(Provided data begins)

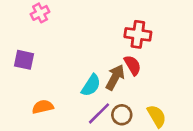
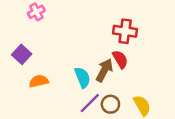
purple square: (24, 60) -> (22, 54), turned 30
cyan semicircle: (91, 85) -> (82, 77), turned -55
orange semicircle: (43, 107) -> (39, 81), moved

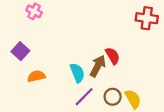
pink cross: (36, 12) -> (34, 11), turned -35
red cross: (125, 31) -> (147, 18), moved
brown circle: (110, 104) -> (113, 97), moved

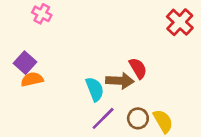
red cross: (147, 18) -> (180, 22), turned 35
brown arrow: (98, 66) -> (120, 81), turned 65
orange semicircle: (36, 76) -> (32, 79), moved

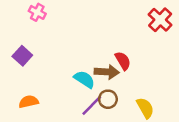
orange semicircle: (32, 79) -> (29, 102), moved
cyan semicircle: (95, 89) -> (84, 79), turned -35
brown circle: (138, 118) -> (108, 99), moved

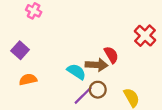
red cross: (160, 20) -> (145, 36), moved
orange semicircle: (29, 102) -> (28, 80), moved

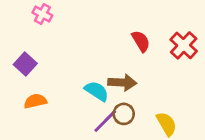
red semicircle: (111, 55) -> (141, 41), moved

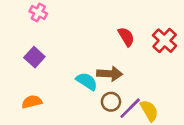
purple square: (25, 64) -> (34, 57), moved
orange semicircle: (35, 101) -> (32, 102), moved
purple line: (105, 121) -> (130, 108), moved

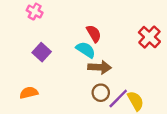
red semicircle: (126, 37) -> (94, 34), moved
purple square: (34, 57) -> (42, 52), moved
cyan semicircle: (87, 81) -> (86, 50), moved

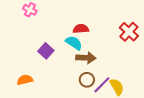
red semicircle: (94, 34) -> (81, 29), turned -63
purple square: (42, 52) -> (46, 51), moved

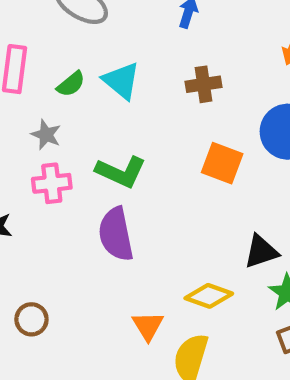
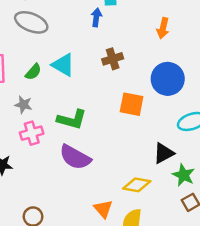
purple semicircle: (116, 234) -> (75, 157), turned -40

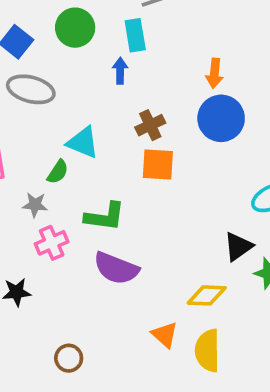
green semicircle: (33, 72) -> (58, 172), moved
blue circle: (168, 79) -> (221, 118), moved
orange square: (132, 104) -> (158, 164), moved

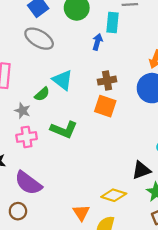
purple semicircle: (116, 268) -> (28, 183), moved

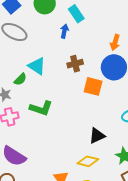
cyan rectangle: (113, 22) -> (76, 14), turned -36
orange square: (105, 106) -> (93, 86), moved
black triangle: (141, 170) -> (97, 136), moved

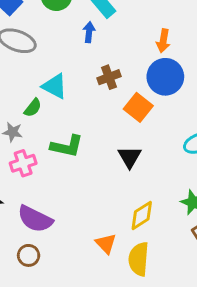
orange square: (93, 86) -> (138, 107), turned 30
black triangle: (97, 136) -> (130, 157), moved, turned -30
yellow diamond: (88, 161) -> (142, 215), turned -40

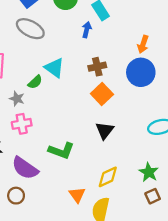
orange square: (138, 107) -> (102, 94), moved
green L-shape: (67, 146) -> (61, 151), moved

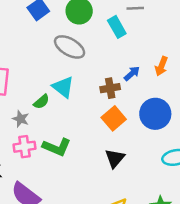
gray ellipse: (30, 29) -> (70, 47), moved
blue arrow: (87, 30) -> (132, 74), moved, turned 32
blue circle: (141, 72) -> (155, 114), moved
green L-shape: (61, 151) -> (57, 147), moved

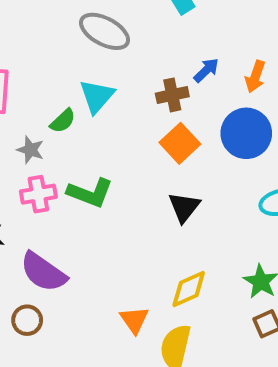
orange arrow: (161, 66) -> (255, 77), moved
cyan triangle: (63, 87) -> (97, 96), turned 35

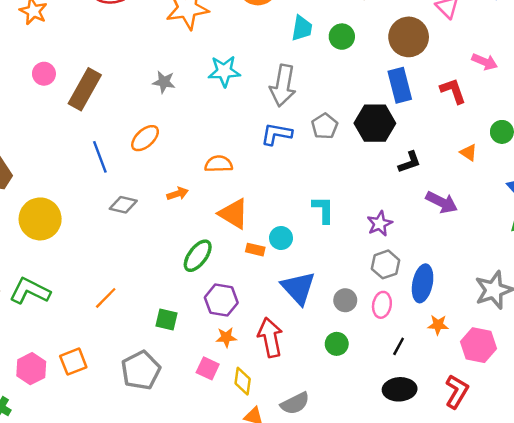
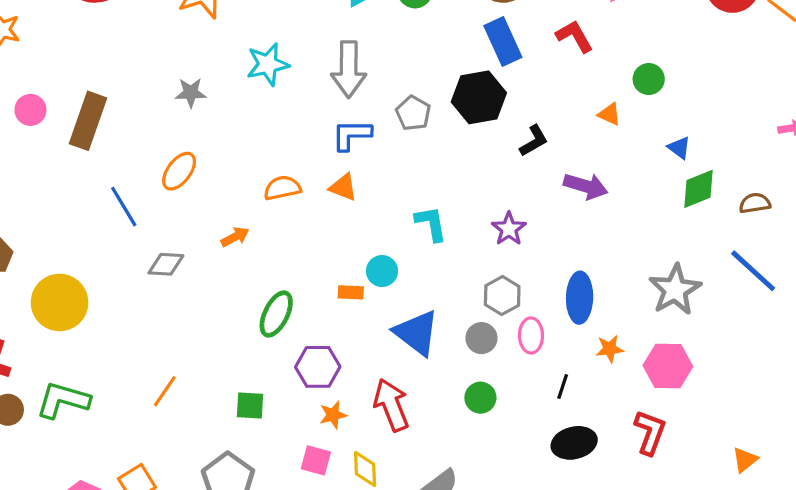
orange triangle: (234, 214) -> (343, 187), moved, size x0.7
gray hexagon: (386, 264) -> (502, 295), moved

(Provided data ends)

**Assigned task:** Go through the entries and filter for lines holding the word "shape"; copy each match.

**Output of the exercise:**
green L-shape: (67, 146) -> (61, 151), moved
green L-shape: (61, 151) -> (57, 147), moved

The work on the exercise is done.